EXERCISE MATERIALS.
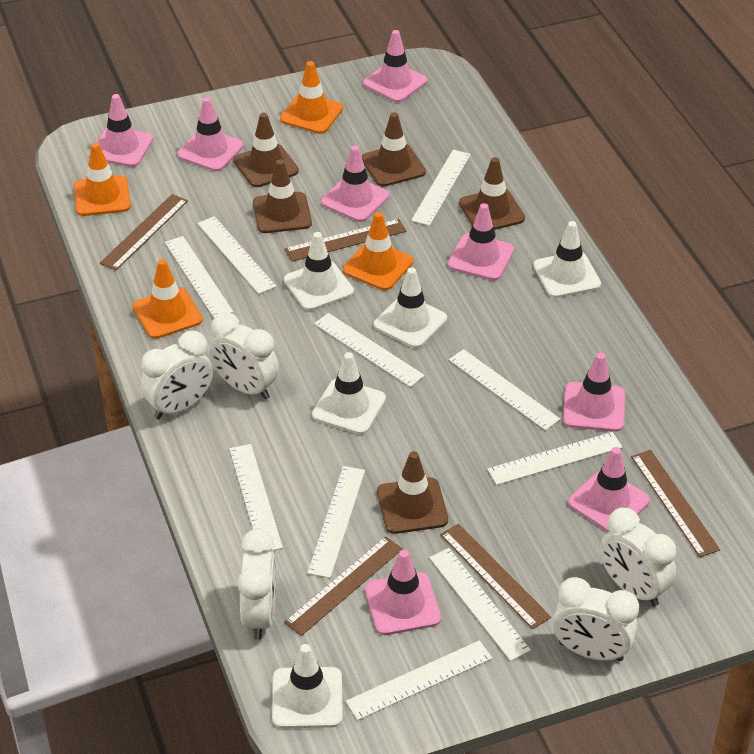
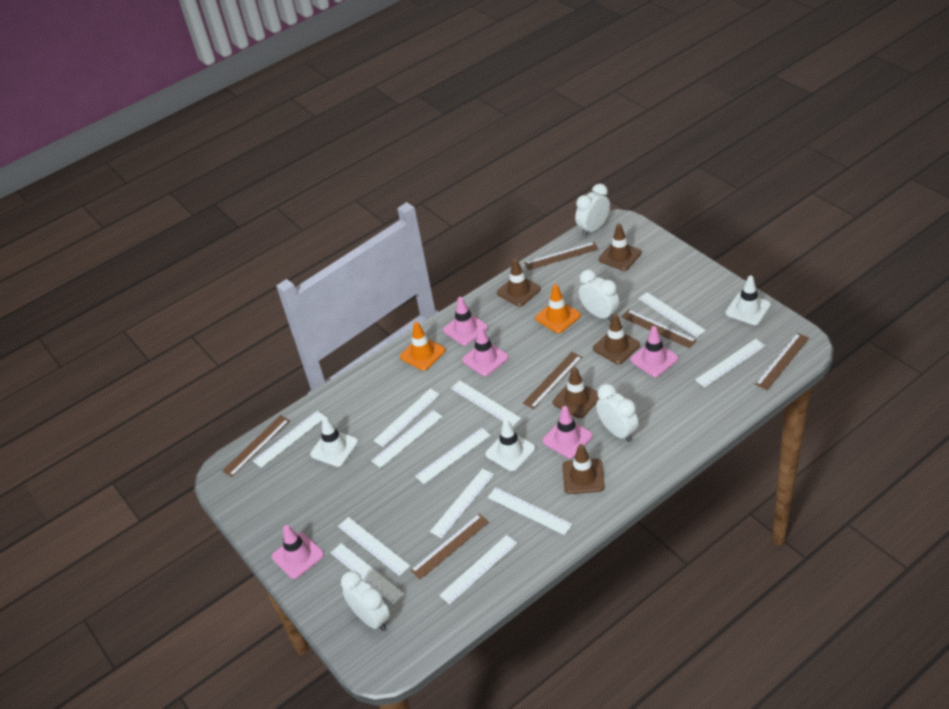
brown ruler: 5 -> 6
orange traffic cone: 4 -> 2
pink traffic cone: 8 -> 5
white clock: 5 -> 4
white ruler: 10 -> 12
white traffic cone: 5 -> 3

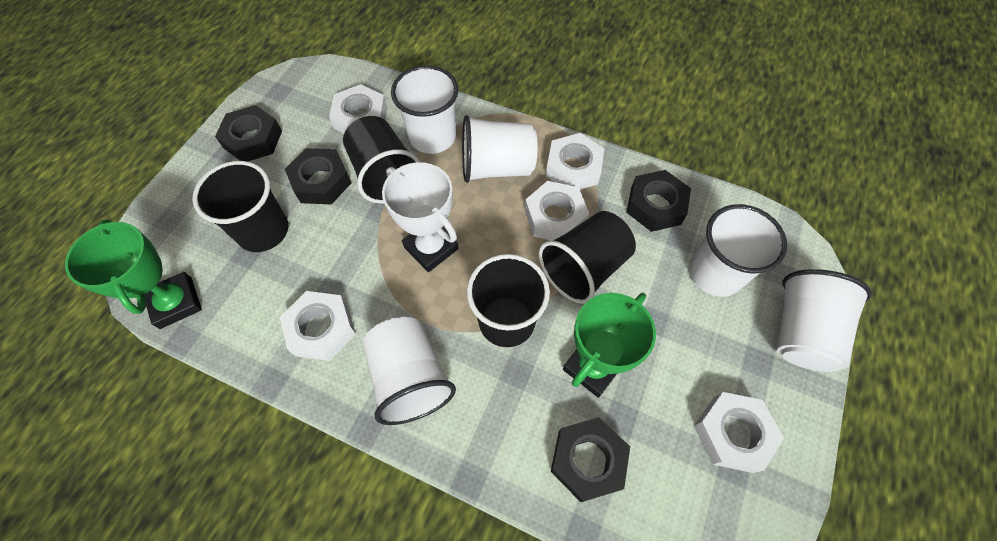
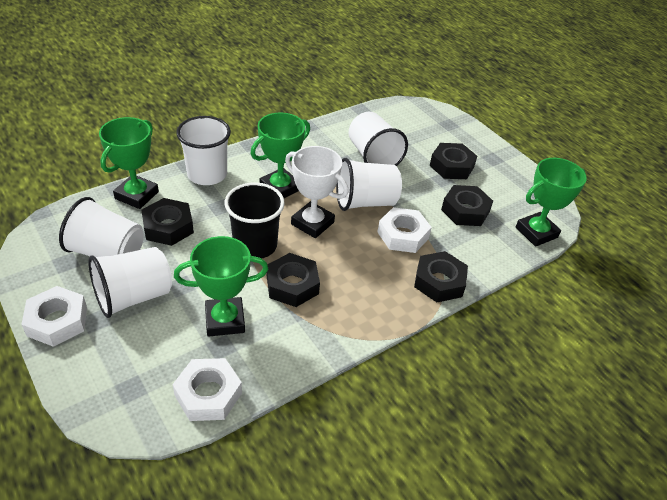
black cup: 4 -> 1
black nut: 4 -> 5
green trophy: 2 -> 4
white nut: 5 -> 3

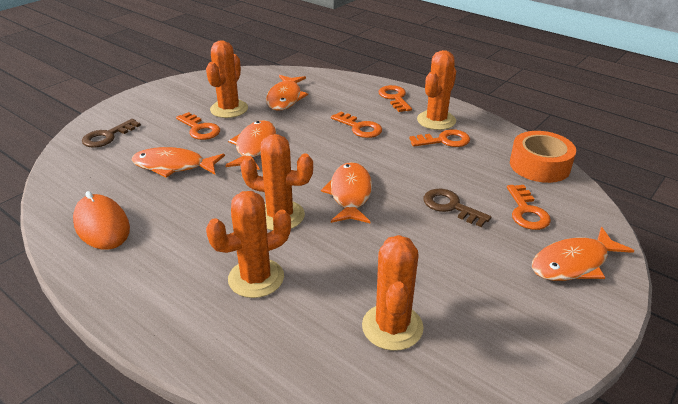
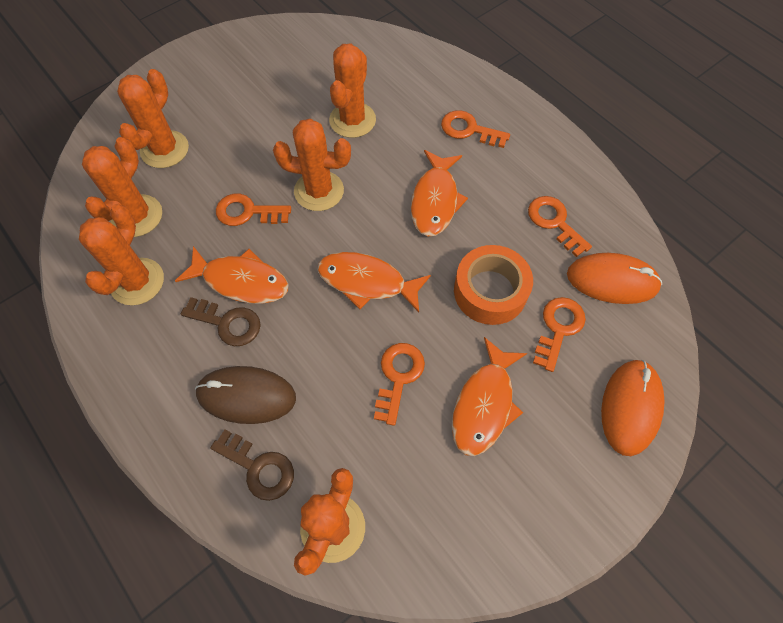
brown mouse: 0 -> 1
orange cactus: 5 -> 6
orange fish: 5 -> 4
orange mouse: 1 -> 2

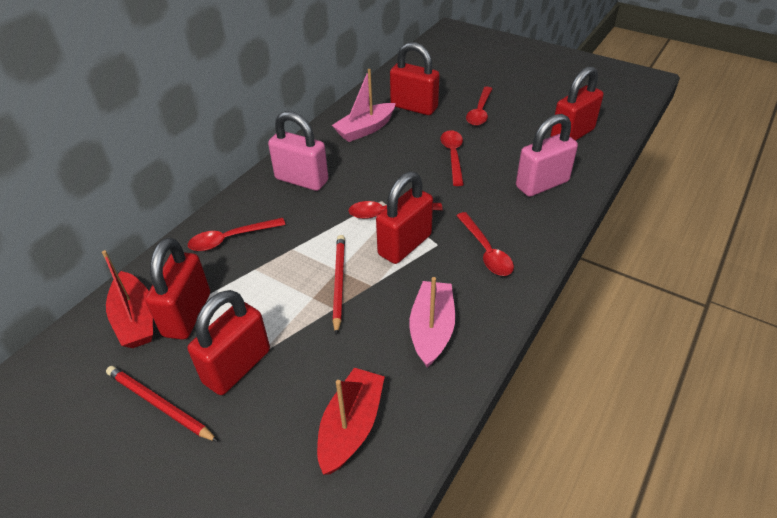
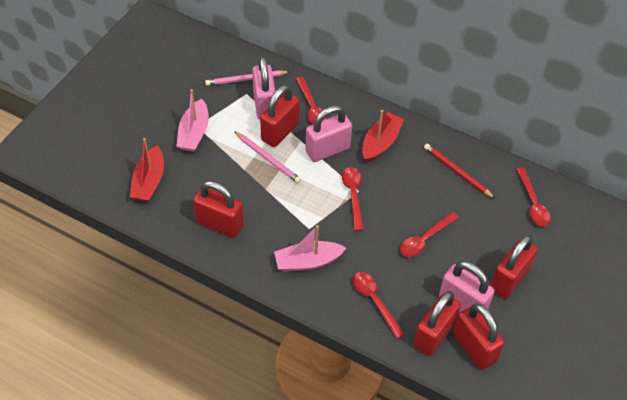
pink padlock: 2 -> 3
pink pencil: 0 -> 2
red pencil: 2 -> 1

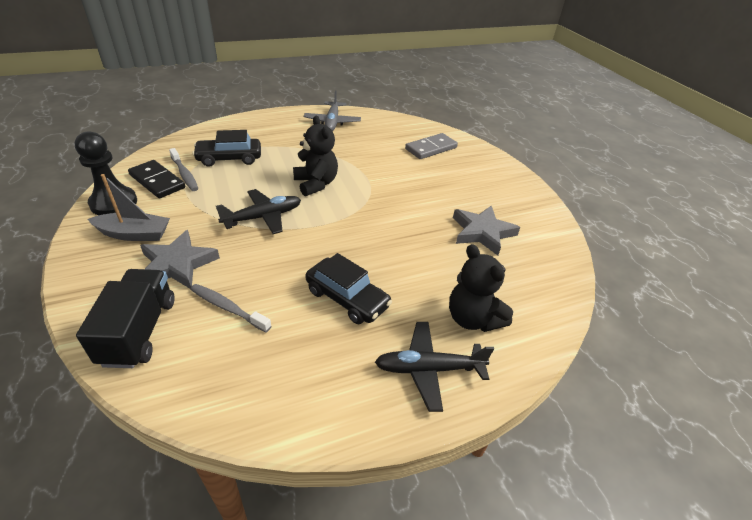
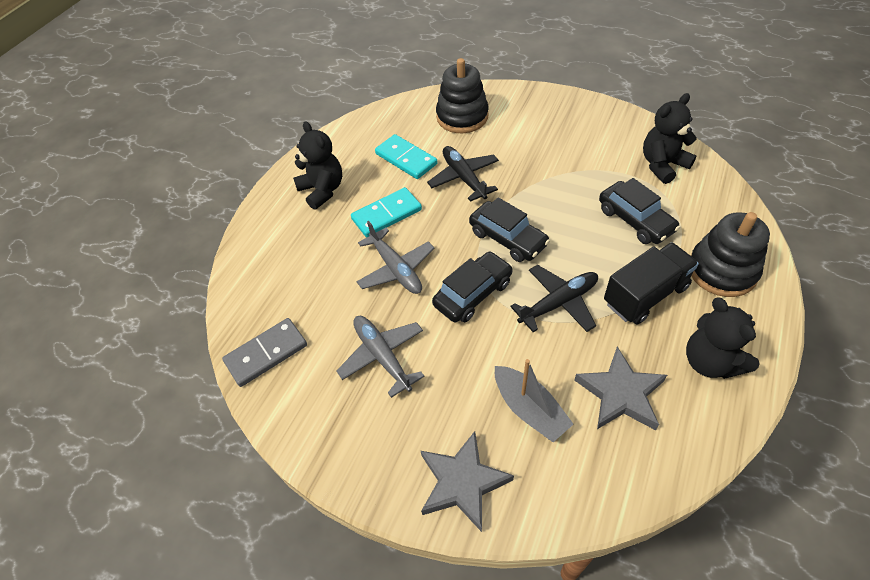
black car: 2 -> 3
black domino: 1 -> 0
black pawn: 1 -> 0
black stacking toy: 0 -> 2
black teddy bear: 2 -> 3
grey plane: 1 -> 2
grey toothbrush: 2 -> 0
turquoise domino: 0 -> 2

ASSIGNMENT.
Please retype exactly the lines from the one containing "orange mouse: 1 -> 2" to the last line of the records above, both included, without any pictures.

SOLUTION TO THIS TASK.
orange mouse: 1 -> 2

pink padlock: 2 -> 3
pink pencil: 0 -> 2
red pencil: 2 -> 1

black car: 2 -> 3
black domino: 1 -> 0
black pawn: 1 -> 0
black stacking toy: 0 -> 2
black teddy bear: 2 -> 3
grey plane: 1 -> 2
grey toothbrush: 2 -> 0
turquoise domino: 0 -> 2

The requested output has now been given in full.